Exercise prompt = Apart from the pictures, every line below needs to be reproduced verbatim.

[Image-to-image building correspondences]
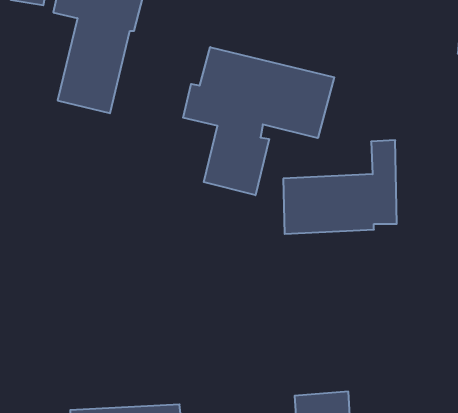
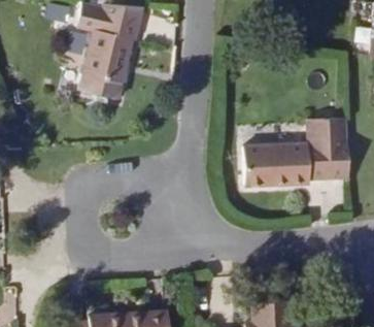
building: [183,47,334,195] -> none
building: none -> [325,118,349,179]

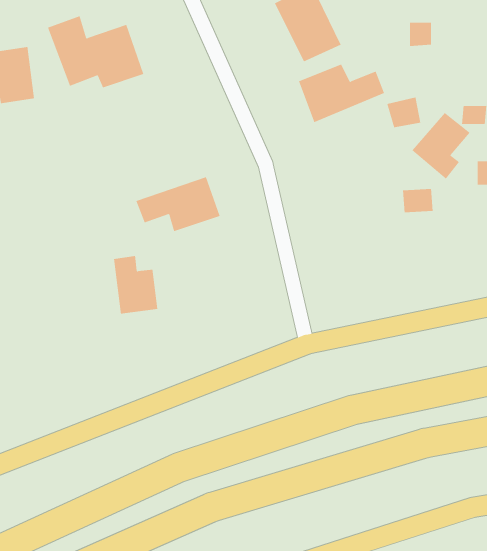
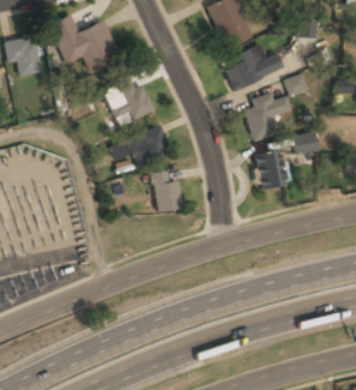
building: none -> [104,78,155,127]
building: [411,112,470,180] -> [241,92,282,139]
building: none -> [255,151,286,190]
building: [113,255,158,314] -> [152,172,183,212]

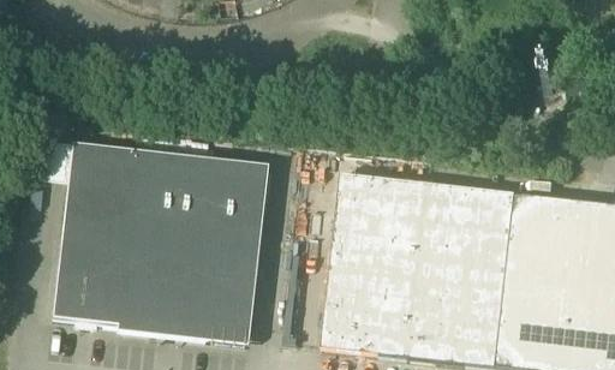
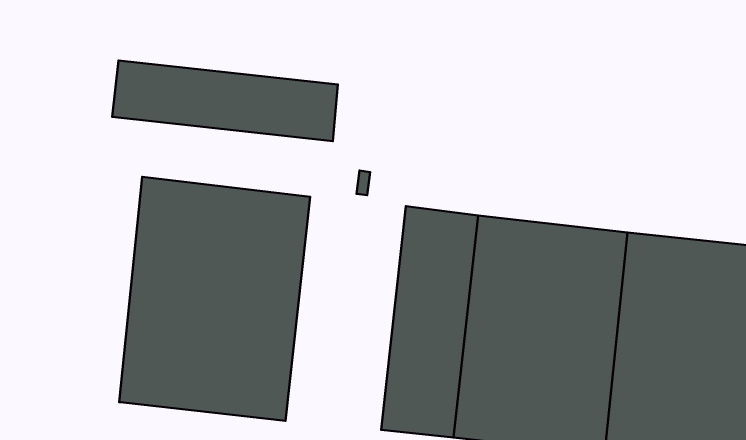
building: none -> [112,61,338,141]
building: [53,142,137,324] -> none

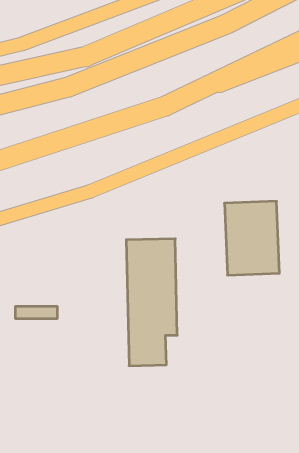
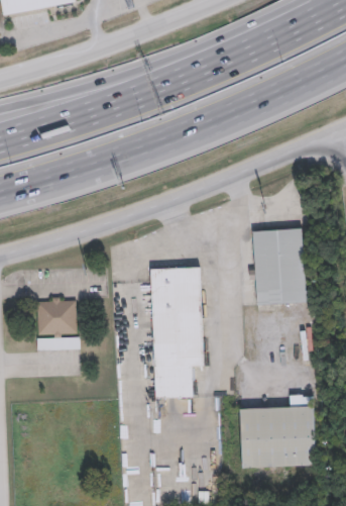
building: none -> [36,298,77,334]
building: none -> [240,395,317,468]

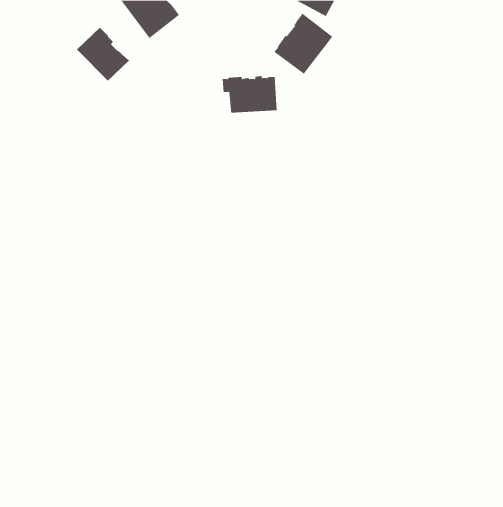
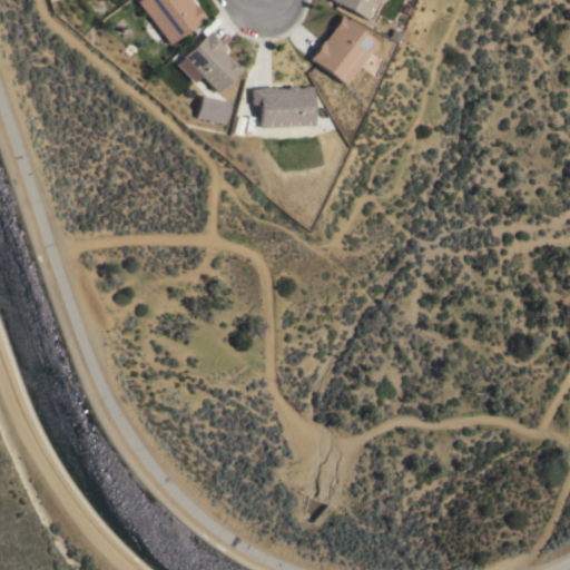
building: [76,27,130,81] -> [185,31,245,92]
building: none -> [199,98,232,124]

Solution for this exercise =
building: [183,47,334,195] -> none
building: none -> [325,118,349,179]

building: none -> [104,78,155,127]
building: [411,112,470,180] -> [241,92,282,139]
building: none -> [255,151,286,190]
building: [113,255,158,314] -> [152,172,183,212]

building: none -> [112,61,338,141]
building: [53,142,137,324] -> none

building: none -> [36,298,77,334]
building: none -> [240,395,317,468]

building: [76,27,130,81] -> [185,31,245,92]
building: none -> [199,98,232,124]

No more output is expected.